Task directions:
Give back exactly the lines of the material below, starting with the line with "green 1x1 brick [184,352,238,427]" and going on through the line with "green 1x1 plate [457,93,511,147]".

Records shown:
[Start of Attachment]

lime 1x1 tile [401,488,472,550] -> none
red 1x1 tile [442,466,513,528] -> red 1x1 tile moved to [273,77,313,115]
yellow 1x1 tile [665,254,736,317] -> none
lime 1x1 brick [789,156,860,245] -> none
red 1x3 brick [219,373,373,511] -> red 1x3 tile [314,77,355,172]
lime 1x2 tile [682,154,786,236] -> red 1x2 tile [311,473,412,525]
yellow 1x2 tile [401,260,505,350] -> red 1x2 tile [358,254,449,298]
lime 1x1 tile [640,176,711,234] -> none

[End of Attachment]
[Start of Attachment]

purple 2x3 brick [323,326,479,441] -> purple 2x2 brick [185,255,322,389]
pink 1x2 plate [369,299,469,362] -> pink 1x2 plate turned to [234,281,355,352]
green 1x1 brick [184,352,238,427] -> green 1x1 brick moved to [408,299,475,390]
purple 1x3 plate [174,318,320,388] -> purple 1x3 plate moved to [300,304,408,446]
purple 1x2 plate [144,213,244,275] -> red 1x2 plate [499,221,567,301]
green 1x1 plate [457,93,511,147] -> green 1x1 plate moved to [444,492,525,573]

[End of Attachment]

Solution for this exercise:
green 1x1 brick [184,352,238,427] -> green 1x1 brick moved to [408,299,475,390]
purple 1x3 plate [174,318,320,388] -> purple 1x3 plate moved to [300,304,408,446]
purple 1x2 plate [144,213,244,275] -> red 1x2 plate [499,221,567,301]
green 1x1 plate [457,93,511,147] -> green 1x1 plate moved to [444,492,525,573]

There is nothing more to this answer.